_Directions_
State the count of lines below featuring the word "tumbler", and write nothing further.

------------

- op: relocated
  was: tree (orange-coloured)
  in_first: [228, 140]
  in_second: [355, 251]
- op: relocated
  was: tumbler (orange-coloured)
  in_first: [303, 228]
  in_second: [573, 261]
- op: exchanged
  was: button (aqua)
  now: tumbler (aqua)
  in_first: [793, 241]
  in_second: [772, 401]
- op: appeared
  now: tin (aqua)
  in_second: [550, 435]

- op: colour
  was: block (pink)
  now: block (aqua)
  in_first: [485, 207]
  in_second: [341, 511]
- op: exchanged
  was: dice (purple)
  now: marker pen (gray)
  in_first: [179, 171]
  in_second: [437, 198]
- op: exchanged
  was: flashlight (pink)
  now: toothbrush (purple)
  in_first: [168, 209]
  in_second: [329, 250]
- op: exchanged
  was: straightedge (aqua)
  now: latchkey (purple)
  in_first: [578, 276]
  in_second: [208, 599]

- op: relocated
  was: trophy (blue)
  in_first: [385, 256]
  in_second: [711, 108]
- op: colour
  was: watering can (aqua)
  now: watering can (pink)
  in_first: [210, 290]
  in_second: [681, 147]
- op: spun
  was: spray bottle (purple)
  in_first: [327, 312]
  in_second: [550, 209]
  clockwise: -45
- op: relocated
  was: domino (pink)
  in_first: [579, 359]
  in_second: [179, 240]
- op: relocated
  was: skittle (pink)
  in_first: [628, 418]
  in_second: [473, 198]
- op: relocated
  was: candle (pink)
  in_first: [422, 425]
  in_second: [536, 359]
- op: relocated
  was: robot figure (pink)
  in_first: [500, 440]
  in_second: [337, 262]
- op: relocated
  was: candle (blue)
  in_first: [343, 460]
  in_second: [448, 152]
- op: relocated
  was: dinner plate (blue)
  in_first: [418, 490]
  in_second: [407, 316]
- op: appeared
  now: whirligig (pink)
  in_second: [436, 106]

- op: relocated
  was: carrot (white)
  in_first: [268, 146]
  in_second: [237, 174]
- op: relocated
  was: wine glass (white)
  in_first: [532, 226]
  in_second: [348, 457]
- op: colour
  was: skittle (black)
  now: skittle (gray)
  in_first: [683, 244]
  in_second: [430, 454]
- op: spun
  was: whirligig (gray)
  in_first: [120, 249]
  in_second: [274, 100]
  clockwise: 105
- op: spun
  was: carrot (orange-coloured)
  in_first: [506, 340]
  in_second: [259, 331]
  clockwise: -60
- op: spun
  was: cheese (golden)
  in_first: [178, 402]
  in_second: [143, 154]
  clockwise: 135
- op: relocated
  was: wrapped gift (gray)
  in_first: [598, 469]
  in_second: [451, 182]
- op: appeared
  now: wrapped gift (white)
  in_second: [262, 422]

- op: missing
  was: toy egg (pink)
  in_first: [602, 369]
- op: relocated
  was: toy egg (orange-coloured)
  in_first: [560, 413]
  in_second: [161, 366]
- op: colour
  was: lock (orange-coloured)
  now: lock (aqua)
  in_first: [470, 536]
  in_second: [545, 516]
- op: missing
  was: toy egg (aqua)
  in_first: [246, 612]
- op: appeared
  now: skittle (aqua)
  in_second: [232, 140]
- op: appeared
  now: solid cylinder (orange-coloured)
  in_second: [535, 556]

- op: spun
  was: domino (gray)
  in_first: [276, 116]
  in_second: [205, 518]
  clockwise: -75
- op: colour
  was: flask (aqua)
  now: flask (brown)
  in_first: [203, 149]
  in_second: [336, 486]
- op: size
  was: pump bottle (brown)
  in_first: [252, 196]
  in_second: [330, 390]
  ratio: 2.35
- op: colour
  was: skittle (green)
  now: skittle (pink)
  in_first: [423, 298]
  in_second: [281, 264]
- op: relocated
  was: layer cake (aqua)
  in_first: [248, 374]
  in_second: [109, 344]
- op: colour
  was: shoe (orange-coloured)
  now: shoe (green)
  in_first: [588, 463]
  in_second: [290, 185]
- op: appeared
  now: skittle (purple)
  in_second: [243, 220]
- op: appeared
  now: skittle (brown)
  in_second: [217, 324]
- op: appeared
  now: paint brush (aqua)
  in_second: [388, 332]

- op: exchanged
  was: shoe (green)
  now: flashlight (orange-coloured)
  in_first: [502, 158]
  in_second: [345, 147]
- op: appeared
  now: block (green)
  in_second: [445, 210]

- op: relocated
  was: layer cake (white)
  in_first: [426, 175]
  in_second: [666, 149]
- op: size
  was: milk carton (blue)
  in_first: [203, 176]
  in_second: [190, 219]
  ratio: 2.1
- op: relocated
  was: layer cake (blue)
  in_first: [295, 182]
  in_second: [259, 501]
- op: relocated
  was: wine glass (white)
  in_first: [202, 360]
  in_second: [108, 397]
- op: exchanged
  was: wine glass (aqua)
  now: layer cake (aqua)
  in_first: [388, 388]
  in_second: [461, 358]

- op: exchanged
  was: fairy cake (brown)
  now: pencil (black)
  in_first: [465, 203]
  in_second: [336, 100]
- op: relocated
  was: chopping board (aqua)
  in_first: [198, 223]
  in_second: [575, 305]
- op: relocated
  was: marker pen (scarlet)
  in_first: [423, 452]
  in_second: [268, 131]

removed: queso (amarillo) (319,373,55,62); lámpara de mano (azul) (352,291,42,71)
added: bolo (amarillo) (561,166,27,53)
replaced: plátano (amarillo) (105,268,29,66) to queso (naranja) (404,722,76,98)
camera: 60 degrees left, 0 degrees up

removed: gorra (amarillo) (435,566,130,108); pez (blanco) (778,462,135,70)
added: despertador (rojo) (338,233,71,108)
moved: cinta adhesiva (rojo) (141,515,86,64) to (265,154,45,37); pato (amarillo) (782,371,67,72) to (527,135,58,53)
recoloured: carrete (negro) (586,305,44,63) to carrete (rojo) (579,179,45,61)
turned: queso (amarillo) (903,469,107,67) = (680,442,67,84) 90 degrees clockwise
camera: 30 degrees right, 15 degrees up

------------

_Output for this exercise_
2